[EXERCISE GOAL]: Copy out the line that contains "D1: diode US1M" and the lines after it through the final one in the entries below, exactly, with no other lines.

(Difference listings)
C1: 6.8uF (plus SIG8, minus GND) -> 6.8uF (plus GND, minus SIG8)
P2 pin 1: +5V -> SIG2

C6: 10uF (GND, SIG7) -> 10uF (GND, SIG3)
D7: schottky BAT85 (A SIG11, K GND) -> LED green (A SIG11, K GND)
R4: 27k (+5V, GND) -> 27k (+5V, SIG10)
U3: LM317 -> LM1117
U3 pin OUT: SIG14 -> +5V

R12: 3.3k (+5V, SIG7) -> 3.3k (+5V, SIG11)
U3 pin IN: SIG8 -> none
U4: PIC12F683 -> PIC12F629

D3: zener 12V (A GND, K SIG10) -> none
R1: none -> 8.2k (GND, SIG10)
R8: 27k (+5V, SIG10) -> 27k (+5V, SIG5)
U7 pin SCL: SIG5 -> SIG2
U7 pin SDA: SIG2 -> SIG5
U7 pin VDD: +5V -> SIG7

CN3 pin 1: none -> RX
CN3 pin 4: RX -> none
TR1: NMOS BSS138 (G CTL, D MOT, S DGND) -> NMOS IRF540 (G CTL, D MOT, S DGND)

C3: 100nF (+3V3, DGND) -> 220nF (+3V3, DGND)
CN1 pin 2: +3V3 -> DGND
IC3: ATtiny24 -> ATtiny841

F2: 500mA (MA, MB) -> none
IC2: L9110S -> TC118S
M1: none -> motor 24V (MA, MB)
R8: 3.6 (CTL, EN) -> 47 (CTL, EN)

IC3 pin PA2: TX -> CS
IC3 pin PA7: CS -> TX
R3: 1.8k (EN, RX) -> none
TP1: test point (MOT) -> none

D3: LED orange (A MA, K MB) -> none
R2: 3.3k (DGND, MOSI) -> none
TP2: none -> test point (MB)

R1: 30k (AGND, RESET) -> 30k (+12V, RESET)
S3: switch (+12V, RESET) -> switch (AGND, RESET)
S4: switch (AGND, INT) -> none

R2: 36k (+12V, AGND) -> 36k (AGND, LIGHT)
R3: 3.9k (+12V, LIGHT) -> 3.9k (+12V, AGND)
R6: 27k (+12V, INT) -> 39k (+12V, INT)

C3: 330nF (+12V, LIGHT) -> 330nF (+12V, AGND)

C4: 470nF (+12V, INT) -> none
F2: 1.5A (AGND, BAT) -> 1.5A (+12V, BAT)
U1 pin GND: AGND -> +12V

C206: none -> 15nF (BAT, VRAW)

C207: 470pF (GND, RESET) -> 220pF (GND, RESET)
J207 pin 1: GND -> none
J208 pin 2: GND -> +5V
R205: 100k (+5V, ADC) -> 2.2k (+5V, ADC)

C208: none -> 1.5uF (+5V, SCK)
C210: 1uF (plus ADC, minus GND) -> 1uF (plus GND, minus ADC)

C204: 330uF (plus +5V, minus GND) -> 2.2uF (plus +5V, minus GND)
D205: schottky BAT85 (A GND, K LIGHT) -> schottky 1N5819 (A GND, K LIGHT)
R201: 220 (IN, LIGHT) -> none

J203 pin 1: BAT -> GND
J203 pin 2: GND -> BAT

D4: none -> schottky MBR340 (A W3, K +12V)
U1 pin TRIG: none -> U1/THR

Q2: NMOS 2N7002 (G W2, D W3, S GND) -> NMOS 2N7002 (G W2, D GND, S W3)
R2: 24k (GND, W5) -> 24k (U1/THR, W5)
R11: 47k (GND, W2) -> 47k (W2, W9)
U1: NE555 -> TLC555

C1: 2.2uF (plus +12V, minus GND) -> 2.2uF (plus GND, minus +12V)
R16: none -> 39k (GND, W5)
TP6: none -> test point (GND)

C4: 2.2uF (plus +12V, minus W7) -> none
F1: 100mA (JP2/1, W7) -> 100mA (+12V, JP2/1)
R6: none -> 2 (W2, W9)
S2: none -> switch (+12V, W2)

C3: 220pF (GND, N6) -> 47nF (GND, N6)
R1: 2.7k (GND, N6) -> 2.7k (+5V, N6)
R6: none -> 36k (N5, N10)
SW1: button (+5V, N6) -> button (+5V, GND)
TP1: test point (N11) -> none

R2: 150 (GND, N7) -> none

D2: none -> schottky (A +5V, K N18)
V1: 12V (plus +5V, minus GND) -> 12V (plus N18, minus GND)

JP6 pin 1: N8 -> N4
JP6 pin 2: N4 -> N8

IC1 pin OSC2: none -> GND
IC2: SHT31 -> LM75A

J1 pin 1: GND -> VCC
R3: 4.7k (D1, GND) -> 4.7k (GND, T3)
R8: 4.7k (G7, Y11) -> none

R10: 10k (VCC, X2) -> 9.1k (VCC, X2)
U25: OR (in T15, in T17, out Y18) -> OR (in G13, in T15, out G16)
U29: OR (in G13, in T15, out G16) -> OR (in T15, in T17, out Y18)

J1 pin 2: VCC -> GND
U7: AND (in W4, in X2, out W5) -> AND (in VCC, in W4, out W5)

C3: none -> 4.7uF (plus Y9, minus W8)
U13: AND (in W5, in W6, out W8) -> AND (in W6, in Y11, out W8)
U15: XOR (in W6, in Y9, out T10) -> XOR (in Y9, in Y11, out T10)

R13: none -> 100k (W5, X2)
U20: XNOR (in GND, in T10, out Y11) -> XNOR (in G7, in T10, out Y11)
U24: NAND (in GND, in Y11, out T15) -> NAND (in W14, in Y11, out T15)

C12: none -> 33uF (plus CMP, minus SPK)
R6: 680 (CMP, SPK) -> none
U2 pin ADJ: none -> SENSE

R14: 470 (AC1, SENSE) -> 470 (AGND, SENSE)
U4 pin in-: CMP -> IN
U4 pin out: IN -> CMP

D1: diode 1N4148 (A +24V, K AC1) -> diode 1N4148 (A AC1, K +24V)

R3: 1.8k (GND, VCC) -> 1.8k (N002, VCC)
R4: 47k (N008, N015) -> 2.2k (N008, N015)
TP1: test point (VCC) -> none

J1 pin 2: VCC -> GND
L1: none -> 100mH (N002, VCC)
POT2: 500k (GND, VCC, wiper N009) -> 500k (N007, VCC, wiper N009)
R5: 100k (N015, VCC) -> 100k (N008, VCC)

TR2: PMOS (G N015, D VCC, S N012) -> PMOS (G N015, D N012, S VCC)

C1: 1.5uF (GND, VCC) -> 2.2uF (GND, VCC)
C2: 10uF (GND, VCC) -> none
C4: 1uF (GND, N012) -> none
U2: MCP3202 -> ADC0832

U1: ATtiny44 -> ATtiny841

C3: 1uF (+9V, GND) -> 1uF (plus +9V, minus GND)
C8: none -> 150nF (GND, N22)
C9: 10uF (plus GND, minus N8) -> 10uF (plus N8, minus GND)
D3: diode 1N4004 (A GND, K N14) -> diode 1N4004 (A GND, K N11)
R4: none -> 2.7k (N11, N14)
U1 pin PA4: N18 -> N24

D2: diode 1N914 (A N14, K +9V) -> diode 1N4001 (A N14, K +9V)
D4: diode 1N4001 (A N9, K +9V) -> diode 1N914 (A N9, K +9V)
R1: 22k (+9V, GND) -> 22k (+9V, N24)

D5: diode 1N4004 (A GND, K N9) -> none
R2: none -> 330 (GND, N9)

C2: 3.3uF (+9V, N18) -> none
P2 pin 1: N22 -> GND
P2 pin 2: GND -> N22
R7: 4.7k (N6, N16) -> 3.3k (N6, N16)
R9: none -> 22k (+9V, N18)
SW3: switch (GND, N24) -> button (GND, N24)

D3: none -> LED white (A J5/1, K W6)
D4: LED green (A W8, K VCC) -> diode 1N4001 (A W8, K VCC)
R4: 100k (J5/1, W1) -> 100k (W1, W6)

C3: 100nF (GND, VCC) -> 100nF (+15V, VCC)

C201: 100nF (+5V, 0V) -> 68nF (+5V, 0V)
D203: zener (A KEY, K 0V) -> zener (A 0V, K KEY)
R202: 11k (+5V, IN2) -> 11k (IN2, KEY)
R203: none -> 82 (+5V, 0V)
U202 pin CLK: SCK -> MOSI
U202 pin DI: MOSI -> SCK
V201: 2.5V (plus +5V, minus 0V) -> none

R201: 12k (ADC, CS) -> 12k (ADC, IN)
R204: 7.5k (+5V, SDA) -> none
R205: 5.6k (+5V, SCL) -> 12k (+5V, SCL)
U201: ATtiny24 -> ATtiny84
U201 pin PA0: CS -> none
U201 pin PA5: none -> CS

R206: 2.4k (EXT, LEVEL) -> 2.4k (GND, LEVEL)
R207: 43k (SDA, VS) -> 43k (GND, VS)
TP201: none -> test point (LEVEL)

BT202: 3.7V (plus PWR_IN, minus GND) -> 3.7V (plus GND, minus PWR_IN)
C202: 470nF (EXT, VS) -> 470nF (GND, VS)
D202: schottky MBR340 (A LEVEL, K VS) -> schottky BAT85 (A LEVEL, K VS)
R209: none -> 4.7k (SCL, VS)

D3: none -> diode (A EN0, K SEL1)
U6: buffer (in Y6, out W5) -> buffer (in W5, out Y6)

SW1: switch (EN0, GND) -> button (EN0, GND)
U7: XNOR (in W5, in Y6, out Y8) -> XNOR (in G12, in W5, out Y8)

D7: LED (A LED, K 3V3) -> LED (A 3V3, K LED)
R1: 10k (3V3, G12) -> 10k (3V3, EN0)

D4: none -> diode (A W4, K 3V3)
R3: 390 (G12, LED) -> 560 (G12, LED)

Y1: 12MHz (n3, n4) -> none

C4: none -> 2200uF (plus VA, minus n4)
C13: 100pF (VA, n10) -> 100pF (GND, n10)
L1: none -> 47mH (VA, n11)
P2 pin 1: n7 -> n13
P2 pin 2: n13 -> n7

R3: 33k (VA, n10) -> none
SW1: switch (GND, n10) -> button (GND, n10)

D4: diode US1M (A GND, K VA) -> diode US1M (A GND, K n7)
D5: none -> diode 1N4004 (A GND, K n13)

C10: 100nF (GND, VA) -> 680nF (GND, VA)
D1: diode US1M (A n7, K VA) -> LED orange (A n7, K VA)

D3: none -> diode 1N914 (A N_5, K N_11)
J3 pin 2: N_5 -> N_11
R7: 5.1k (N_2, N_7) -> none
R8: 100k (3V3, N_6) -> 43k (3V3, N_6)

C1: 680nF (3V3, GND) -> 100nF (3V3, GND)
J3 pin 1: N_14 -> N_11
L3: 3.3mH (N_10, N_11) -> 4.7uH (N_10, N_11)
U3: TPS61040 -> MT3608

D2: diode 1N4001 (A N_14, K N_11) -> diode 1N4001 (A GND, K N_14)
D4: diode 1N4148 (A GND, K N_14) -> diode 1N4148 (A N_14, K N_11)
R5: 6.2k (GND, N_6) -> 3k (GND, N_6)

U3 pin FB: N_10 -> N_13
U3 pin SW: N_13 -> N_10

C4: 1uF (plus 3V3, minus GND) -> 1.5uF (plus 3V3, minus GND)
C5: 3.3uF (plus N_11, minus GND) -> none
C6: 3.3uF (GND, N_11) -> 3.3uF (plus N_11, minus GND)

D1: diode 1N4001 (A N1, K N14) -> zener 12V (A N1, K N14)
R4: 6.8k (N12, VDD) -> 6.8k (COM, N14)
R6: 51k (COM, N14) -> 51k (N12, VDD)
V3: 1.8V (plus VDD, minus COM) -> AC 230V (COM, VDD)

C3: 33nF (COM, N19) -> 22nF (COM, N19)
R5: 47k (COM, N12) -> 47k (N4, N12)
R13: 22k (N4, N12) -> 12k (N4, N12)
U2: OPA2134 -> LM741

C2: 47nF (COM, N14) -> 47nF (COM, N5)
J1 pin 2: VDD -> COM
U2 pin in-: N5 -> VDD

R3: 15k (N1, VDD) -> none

[OUTPUT]:
D1: diode US1M (A n7, K VA) -> LED orange (A n7, K VA)

D3: none -> diode 1N914 (A N_5, K N_11)
J3 pin 2: N_5 -> N_11
R7: 5.1k (N_2, N_7) -> none
R8: 100k (3V3, N_6) -> 43k (3V3, N_6)

C1: 680nF (3V3, GND) -> 100nF (3V3, GND)
J3 pin 1: N_14 -> N_11
L3: 3.3mH (N_10, N_11) -> 4.7uH (N_10, N_11)
U3: TPS61040 -> MT3608

D2: diode 1N4001 (A N_14, K N_11) -> diode 1N4001 (A GND, K N_14)
D4: diode 1N4148 (A GND, K N_14) -> diode 1N4148 (A N_14, K N_11)
R5: 6.2k (GND, N_6) -> 3k (GND, N_6)

U3 pin FB: N_10 -> N_13
U3 pin SW: N_13 -> N_10

C4: 1uF (plus 3V3, minus GND) -> 1.5uF (plus 3V3, minus GND)
C5: 3.3uF (plus N_11, minus GND) -> none
C6: 3.3uF (GND, N_11) -> 3.3uF (plus N_11, minus GND)

D1: diode 1N4001 (A N1, K N14) -> zener 12V (A N1, K N14)
R4: 6.8k (N12, VDD) -> 6.8k (COM, N14)
R6: 51k (COM, N14) -> 51k (N12, VDD)
V3: 1.8V (plus VDD, minus COM) -> AC 230V (COM, VDD)

C3: 33nF (COM, N19) -> 22nF (COM, N19)
R5: 47k (COM, N12) -> 47k (N4, N12)
R13: 22k (N4, N12) -> 12k (N4, N12)
U2: OPA2134 -> LM741

C2: 47nF (COM, N14) -> 47nF (COM, N5)
J1 pin 2: VDD -> COM
U2 pin in-: N5 -> VDD

R3: 15k (N1, VDD) -> none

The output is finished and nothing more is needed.